### AIM OF THE TASK
After finding the line with "M1: motor 3V" in the data below, set down exactly each line through the one with "U1 pin PA7: none -> COM", inclusive, and stop there.

### EXERCISE DATA

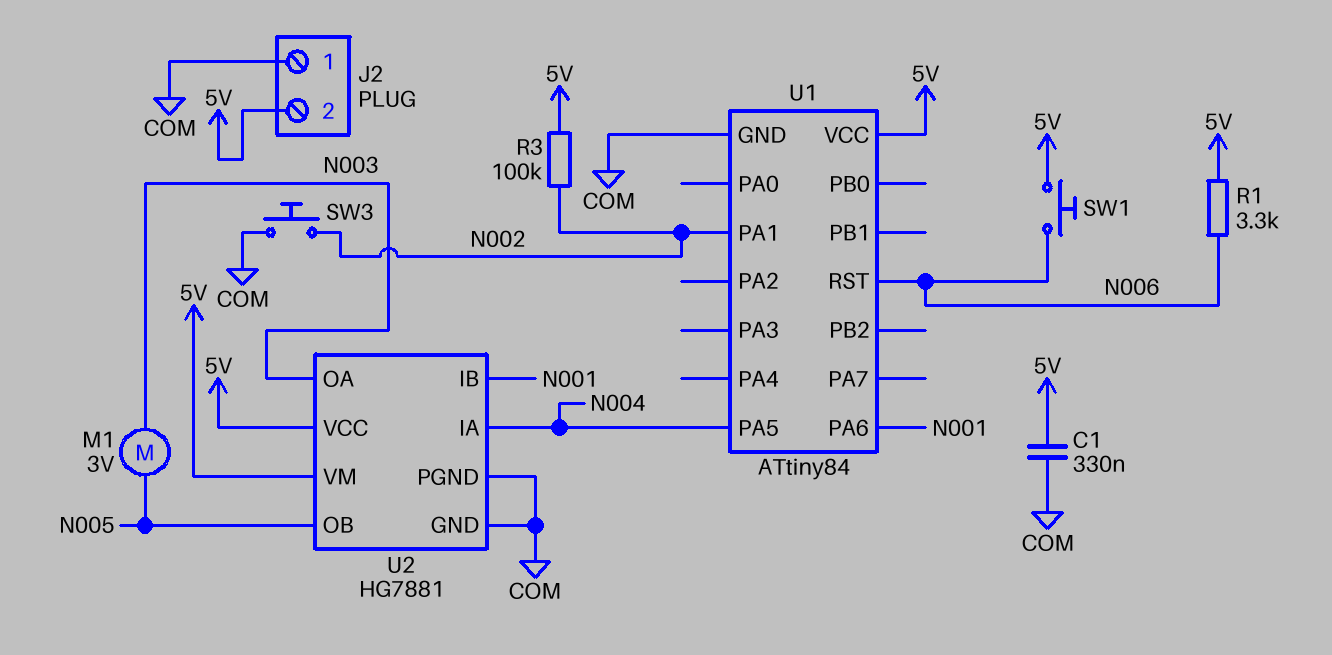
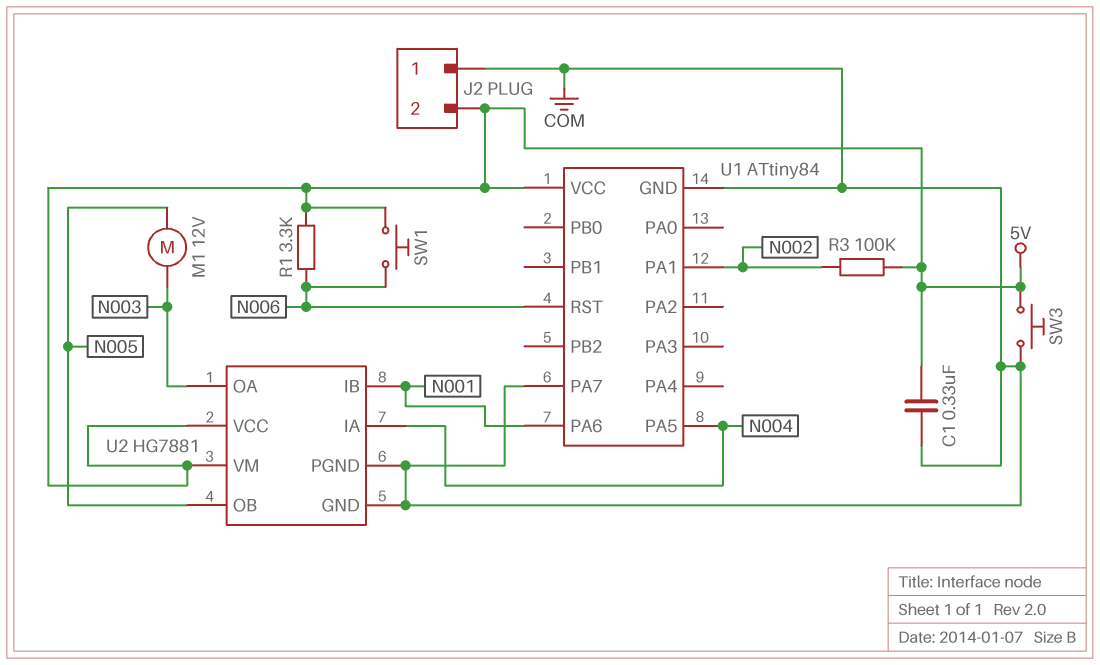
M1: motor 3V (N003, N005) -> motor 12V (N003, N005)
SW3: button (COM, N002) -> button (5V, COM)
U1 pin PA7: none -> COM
* * *
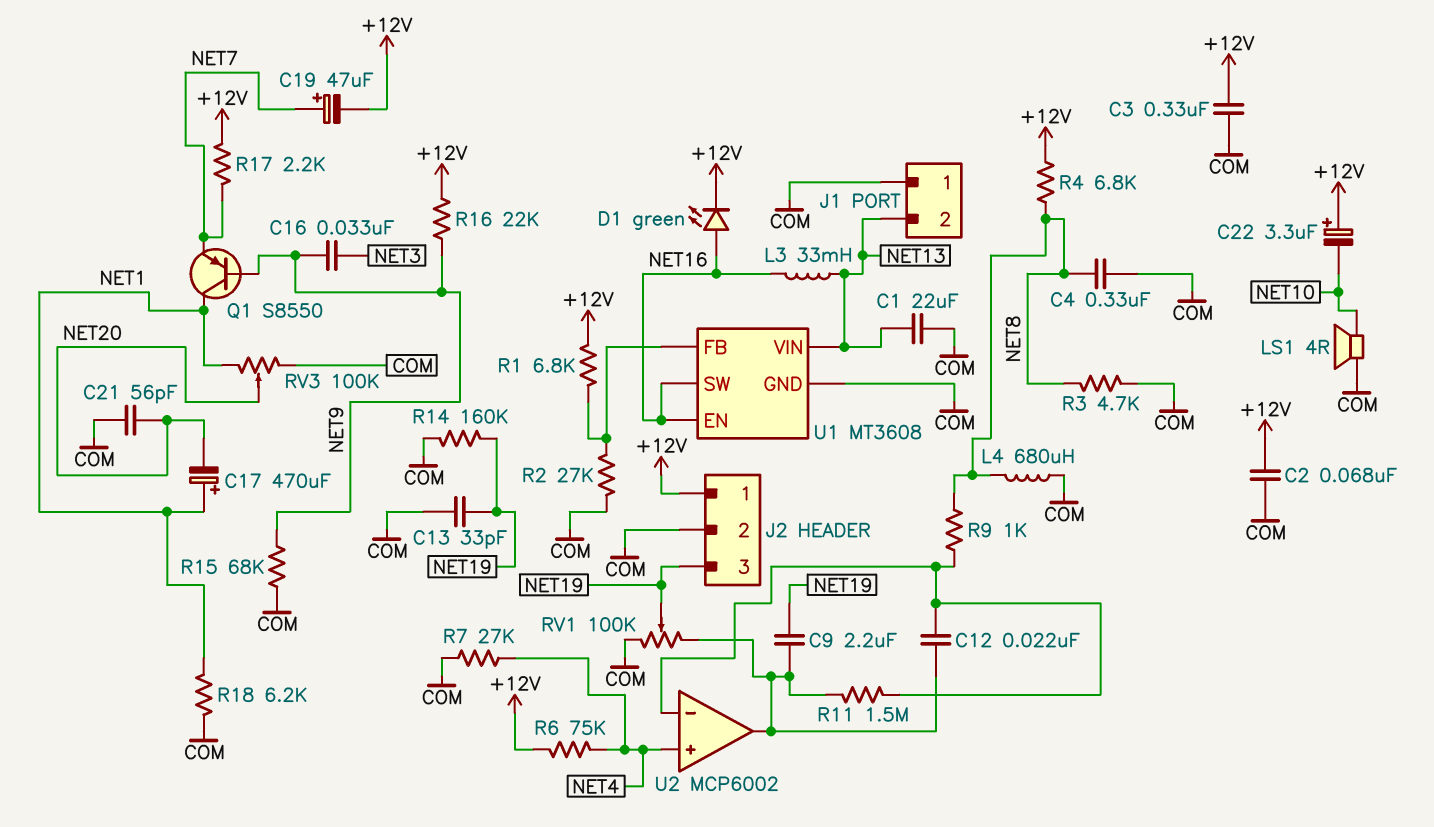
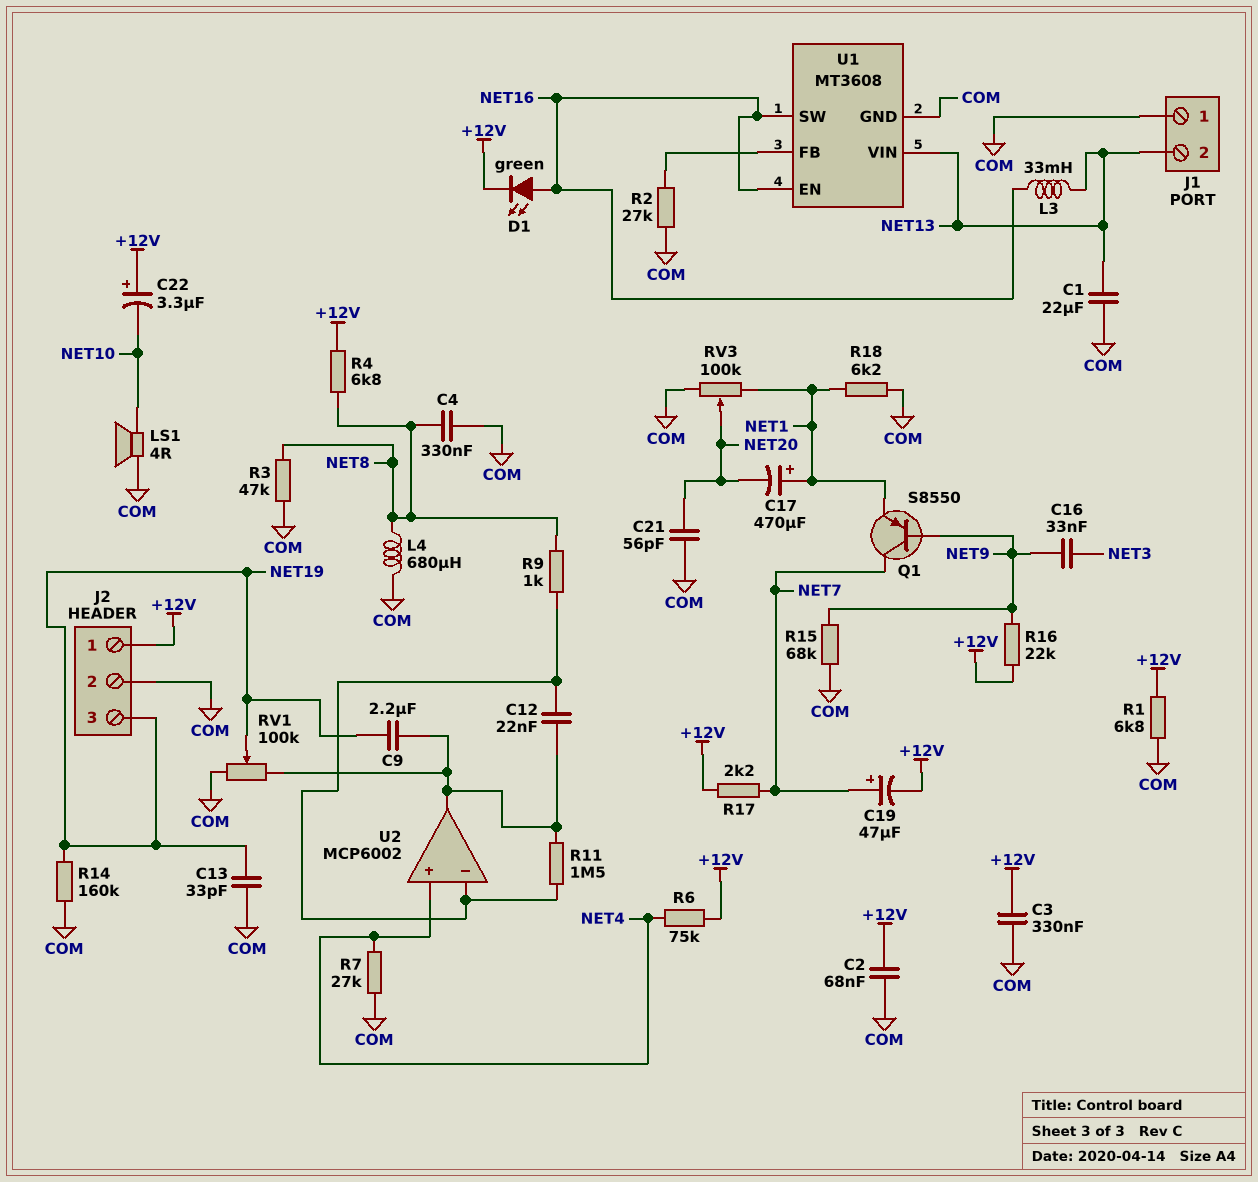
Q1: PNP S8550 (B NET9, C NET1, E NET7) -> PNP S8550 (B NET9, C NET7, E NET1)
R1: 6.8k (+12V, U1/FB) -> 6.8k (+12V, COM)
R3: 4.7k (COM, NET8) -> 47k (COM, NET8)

### RESPONSE AREA
M1: motor 3V (N003, N005) -> motor 12V (N003, N005)
SW3: button (COM, N002) -> button (5V, COM)
U1 pin PA7: none -> COM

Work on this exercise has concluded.